╭──
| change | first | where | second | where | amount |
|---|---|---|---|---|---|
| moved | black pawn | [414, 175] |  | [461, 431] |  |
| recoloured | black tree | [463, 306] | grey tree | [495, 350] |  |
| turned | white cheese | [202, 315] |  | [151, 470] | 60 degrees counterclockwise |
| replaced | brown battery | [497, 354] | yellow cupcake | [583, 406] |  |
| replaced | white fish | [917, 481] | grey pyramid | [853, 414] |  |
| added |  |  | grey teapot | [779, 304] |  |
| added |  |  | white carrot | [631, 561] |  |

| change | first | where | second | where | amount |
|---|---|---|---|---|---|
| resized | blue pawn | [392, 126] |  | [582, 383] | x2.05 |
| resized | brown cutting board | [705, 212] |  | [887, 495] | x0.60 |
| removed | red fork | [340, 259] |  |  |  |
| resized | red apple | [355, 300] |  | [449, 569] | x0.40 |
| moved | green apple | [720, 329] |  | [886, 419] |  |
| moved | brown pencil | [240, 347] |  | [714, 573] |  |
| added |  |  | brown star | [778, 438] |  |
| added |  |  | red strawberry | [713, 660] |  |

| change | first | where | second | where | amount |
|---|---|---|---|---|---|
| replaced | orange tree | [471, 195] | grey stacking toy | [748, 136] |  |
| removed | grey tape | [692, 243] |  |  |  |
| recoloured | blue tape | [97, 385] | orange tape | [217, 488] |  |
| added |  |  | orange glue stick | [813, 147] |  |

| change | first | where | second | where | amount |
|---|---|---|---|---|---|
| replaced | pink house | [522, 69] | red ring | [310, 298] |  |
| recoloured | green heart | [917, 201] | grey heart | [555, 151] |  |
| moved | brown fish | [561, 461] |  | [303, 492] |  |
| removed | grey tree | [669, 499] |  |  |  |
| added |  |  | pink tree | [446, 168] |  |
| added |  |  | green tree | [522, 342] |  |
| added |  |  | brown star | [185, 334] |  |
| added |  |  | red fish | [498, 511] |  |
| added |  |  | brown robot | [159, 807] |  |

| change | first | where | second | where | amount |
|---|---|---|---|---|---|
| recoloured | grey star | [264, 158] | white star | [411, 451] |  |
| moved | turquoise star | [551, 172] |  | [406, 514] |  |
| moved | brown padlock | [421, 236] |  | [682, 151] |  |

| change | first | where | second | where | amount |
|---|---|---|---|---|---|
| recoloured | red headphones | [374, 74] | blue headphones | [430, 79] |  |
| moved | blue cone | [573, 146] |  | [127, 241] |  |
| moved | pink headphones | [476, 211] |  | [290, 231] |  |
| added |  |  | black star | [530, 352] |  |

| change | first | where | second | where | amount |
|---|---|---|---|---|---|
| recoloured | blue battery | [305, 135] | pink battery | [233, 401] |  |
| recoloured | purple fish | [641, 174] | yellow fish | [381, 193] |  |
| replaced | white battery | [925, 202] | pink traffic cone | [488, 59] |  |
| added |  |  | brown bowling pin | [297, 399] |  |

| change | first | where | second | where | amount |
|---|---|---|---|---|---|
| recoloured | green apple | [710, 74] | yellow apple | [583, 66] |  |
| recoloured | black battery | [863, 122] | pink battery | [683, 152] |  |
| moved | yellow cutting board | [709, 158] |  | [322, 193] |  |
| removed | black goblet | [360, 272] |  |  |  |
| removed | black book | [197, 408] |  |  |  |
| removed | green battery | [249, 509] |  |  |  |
╰──
> _EXERCISE BRIEF_: The entries above must be returned in full, exactly as shown.

> _RESPONSE TO THE EXERCISE_:
| change | first | where | second | where | amount |
|---|---|---|---|---|---|
| moved | black pawn | [414, 175] |  | [461, 431] |  |
| recoloured | black tree | [463, 306] | grey tree | [495, 350] |  |
| turned | white cheese | [202, 315] |  | [151, 470] | 60 degrees counterclockwise |
| replaced | brown battery | [497, 354] | yellow cupcake | [583, 406] |  |
| replaced | white fish | [917, 481] | grey pyramid | [853, 414] |  |
| added |  |  | grey teapot | [779, 304] |  |
| added |  |  | white carrot | [631, 561] |  |

| change | first | where | second | where | amount |
|---|---|---|---|---|---|
| resized | blue pawn | [392, 126] |  | [582, 383] | x2.05 |
| resized | brown cutting board | [705, 212] |  | [887, 495] | x0.60 |
| removed | red fork | [340, 259] |  |  |  |
| resized | red apple | [355, 300] |  | [449, 569] | x0.40 |
| moved | green apple | [720, 329] |  | [886, 419] |  |
| moved | brown pencil | [240, 347] |  | [714, 573] |  |
| added |  |  | brown star | [778, 438] |  |
| added |  |  | red strawberry | [713, 660] |  |

| change | first | where | second | where | amount |
|---|---|---|---|---|---|
| replaced | orange tree | [471, 195] | grey stacking toy | [748, 136] |  |
| removed | grey tape | [692, 243] |  |  |  |
| recoloured | blue tape | [97, 385] | orange tape | [217, 488] |  |
| added |  |  | orange glue stick | [813, 147] |  |

| change | first | where | second | where | amount |
|---|---|---|---|---|---|
| replaced | pink house | [522, 69] | red ring | [310, 298] |  |
| recoloured | green heart | [917, 201] | grey heart | [555, 151] |  |
| moved | brown fish | [561, 461] |  | [303, 492] |  |
| removed | grey tree | [669, 499] |  |  |  |
| added |  |  | pink tree | [446, 168] |  |
| added |  |  | green tree | [522, 342] |  |
| added |  |  | brown star | [185, 334] |  |
| added |  |  | red fish | [498, 511] |  |
| added |  |  | brown robot | [159, 807] |  |

| change | first | where | second | where | amount |
|---|---|---|---|---|---|
| recoloured | grey star | [264, 158] | white star | [411, 451] |  |
| moved | turquoise star | [551, 172] |  | [406, 514] |  |
| moved | brown padlock | [421, 236] |  | [682, 151] |  |

| change | first | where | second | where | amount |
|---|---|---|---|---|---|
| recoloured | red headphones | [374, 74] | blue headphones | [430, 79] |  |
| moved | blue cone | [573, 146] |  | [127, 241] |  |
| moved | pink headphones | [476, 211] |  | [290, 231] |  |
| added |  |  | black star | [530, 352] |  |

| change | first | where | second | where | amount |
|---|---|---|---|---|---|
| recoloured | blue battery | [305, 135] | pink battery | [233, 401] |  |
| recoloured | purple fish | [641, 174] | yellow fish | [381, 193] |  |
| replaced | white battery | [925, 202] | pink traffic cone | [488, 59] |  |
| added |  |  | brown bowling pin | [297, 399] |  |

| change | first | where | second | where | amount |
|---|---|---|---|---|---|
| recoloured | green apple | [710, 74] | yellow apple | [583, 66] |  |
| recoloured | black battery | [863, 122] | pink battery | [683, 152] |  |
| moved | yellow cutting board | [709, 158] |  | [322, 193] |  |
| removed | black goblet | [360, 272] |  |  |  |
| removed | black book | [197, 408] |  |  |  |
| removed | green battery | [249, 509] |  |  |  |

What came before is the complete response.